## Material for the task

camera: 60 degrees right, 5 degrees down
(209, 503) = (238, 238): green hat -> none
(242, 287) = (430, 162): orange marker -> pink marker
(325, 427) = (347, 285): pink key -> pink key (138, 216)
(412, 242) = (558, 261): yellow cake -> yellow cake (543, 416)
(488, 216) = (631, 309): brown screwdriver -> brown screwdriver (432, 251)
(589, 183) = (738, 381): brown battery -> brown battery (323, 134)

...

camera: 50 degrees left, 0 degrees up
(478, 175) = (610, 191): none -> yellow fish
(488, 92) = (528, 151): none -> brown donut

## About this task
Of the entries above, transcribe exactly those lines that fall between the line containing "(488, 216) = (631, 309): brown" and the line containing "(589, 183) = (738, 381): brown", together with those two lines.

## Response for this exercise
(488, 216) = (631, 309): brown screwdriver -> brown screwdriver (432, 251)
(589, 183) = (738, 381): brown battery -> brown battery (323, 134)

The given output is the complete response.